The required output is the lines from the one with "SONAR3 pin ECHO: D6 -> D9" through the end of the data, repeated verbatim, with no pictures included.

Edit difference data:
◇ ◇ ◇ ◇ ◇

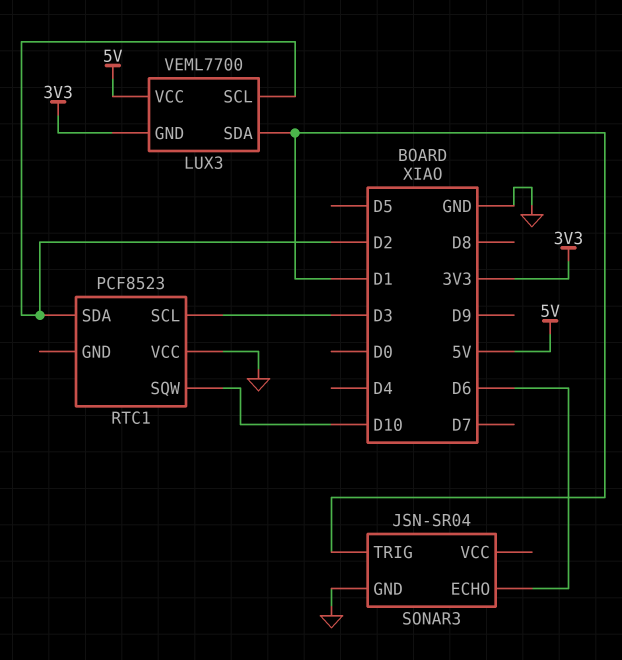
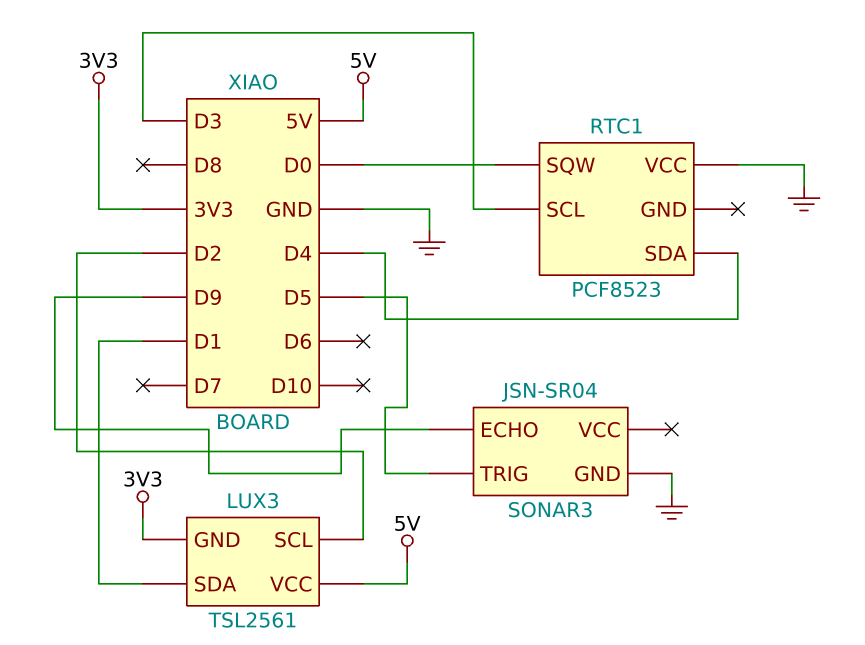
LUX3: VEML7700 -> TSL2561
RTC1 pin SDA: D2 -> D4
RTC1 pin SQW: D10 -> D0
SONAR3 pin ECHO: D6 -> D9
SONAR3 pin TRIG: D1 -> D5

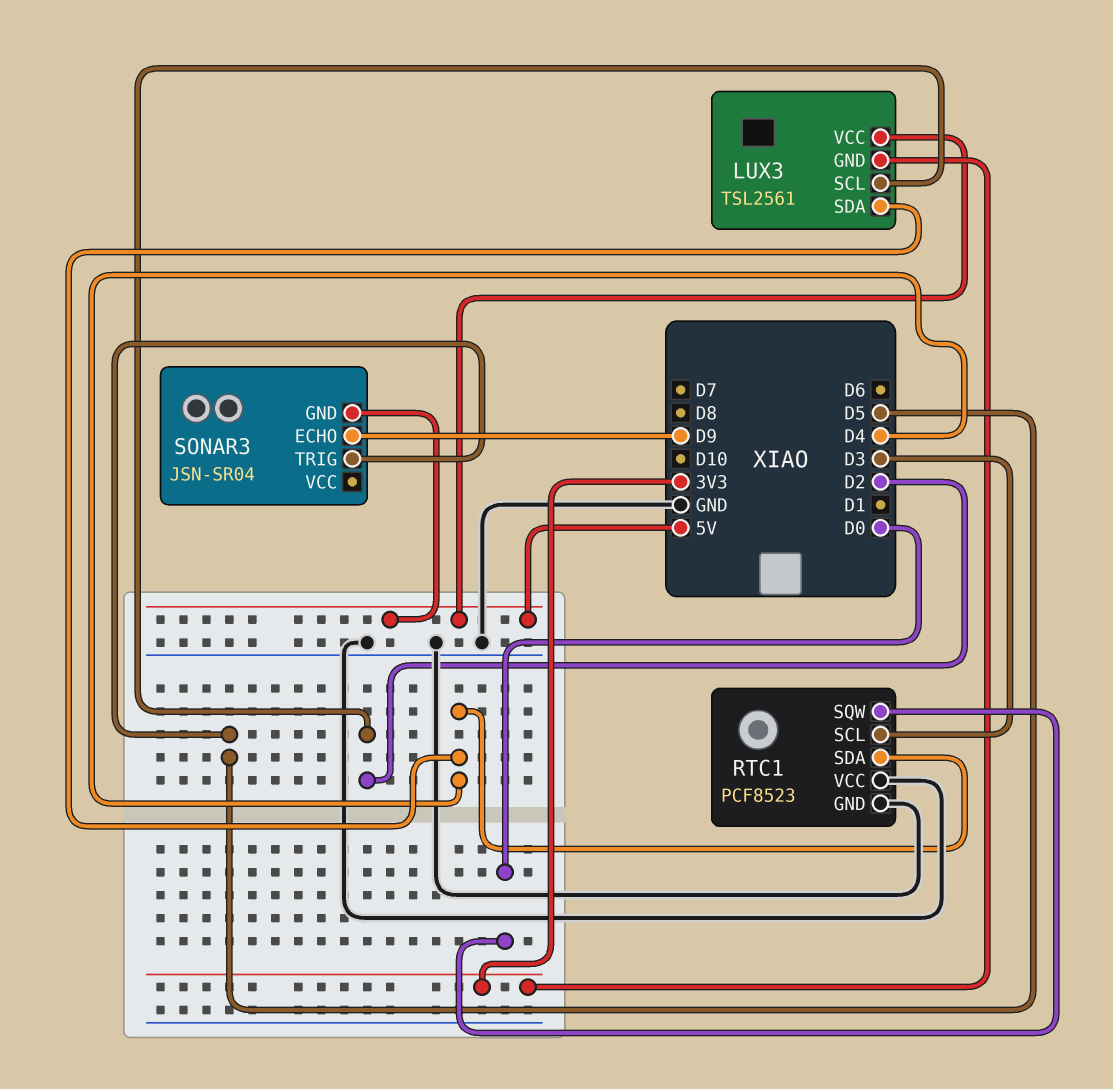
LUX3 pin SDA: D1 -> D4
RTC1 pin GND: none -> GND
SONAR3 pin GND: GND -> 5V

◇ ◇ ◇ ◇ ◇

● **EXPECTED OUTPUT**
SONAR3 pin ECHO: D6 -> D9
SONAR3 pin TRIG: D1 -> D5

LUX3 pin SDA: D1 -> D4
RTC1 pin GND: none -> GND
SONAR3 pin GND: GND -> 5V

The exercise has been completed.